◆ Instructions for the task ◆
Without including any pictures, please copy every entry below exactly.

-=-=-=-=-

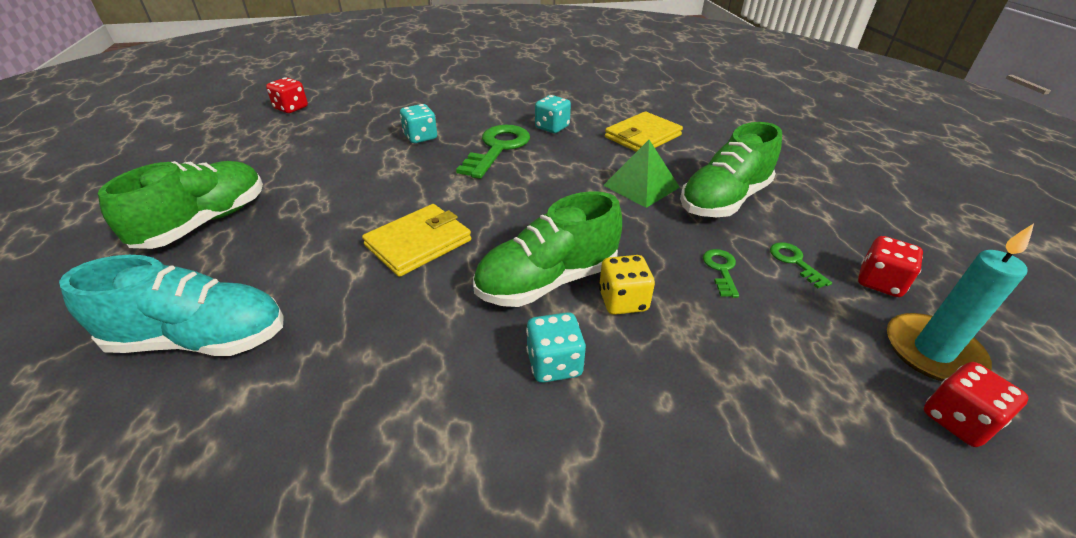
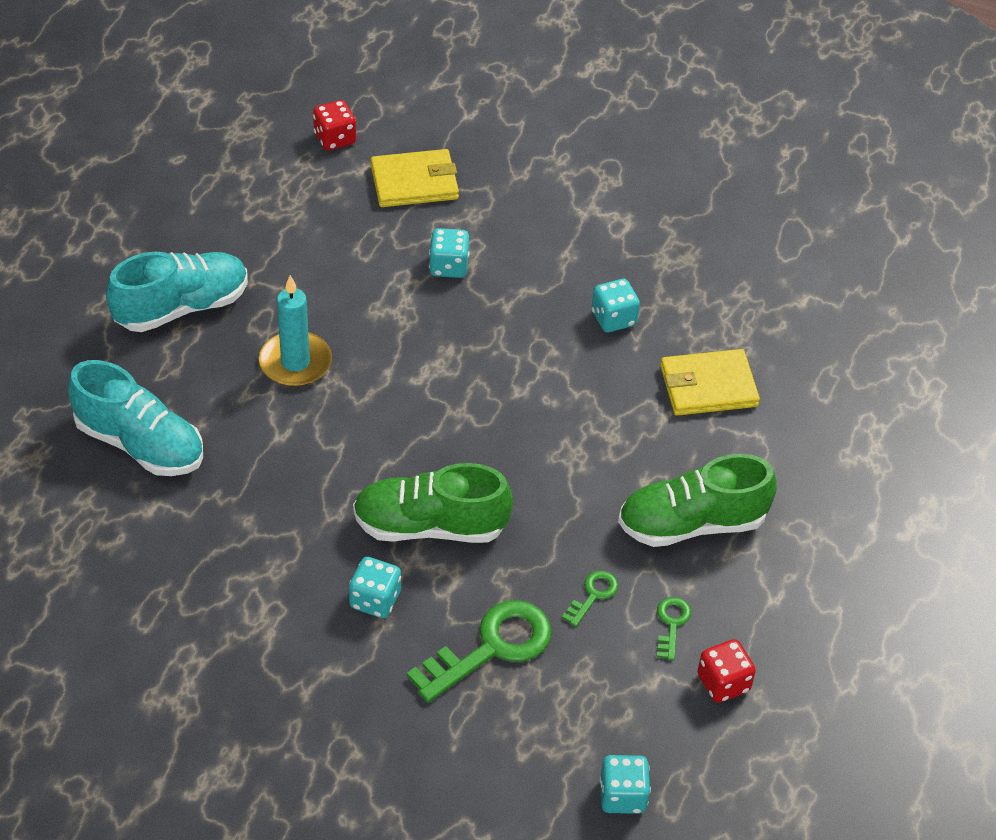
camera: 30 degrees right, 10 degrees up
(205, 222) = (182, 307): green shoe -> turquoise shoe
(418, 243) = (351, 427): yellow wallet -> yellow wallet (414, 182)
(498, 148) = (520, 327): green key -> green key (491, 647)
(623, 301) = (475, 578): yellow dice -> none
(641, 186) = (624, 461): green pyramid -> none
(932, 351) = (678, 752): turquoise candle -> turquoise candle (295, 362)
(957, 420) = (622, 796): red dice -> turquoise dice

-=-=-=-=-

◆ Answer area ◆
camera: 30 degrees right, 10 degrees up
(205, 222) = (182, 307): green shoe -> turquoise shoe
(418, 243) = (351, 427): yellow wallet -> yellow wallet (414, 182)
(498, 148) = (520, 327): green key -> green key (491, 647)
(623, 301) = (475, 578): yellow dice -> none
(641, 186) = (624, 461): green pyramid -> none
(932, 351) = (678, 752): turquoise candle -> turquoise candle (295, 362)
(957, 420) = (622, 796): red dice -> turquoise dice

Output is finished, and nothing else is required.